## The data

————————

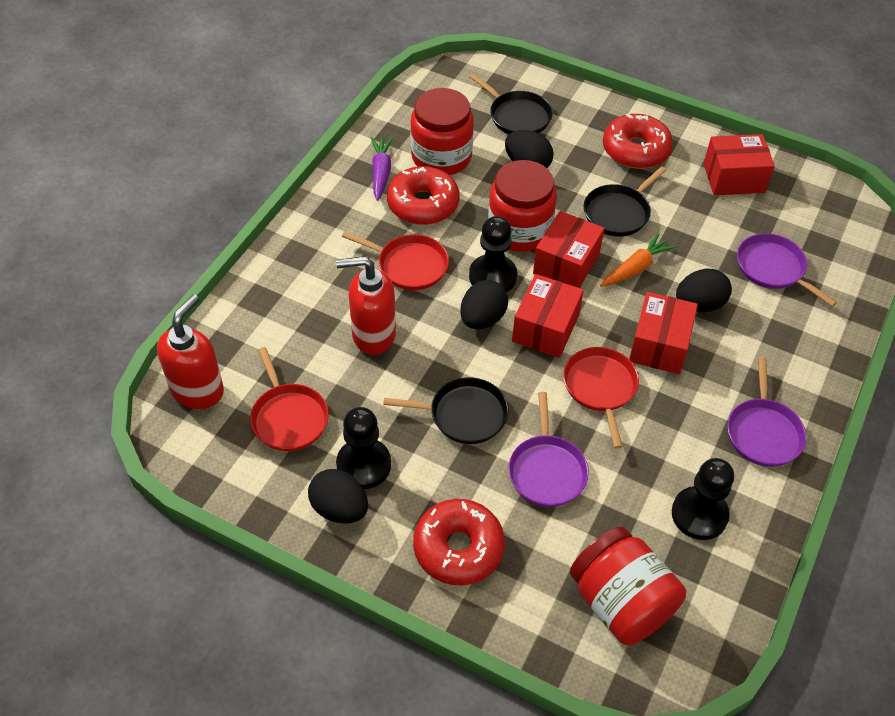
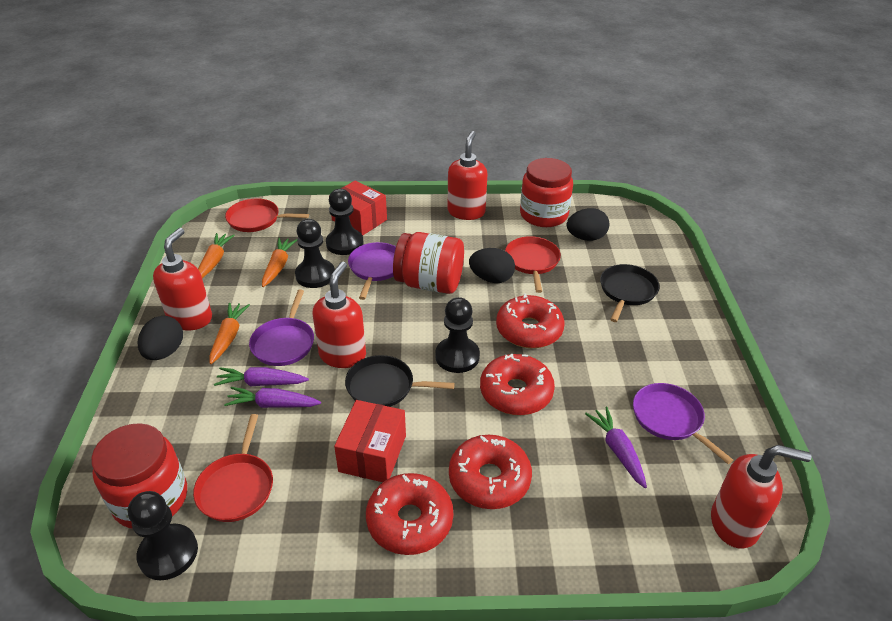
black egg: 4 -> 3
black pan: 3 -> 2
black pawn: 3 -> 4
orange carrot: 1 -> 3
purple carrot: 1 -> 3
red box: 4 -> 2
red donut: 3 -> 4
red soap dispenser: 2 -> 4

————————

## Your instructions
Everything in the records above should be retyped exactly except the pictures.

## Task response
black egg: 4 -> 3
black pan: 3 -> 2
black pawn: 3 -> 4
orange carrot: 1 -> 3
purple carrot: 1 -> 3
red box: 4 -> 2
red donut: 3 -> 4
red soap dispenser: 2 -> 4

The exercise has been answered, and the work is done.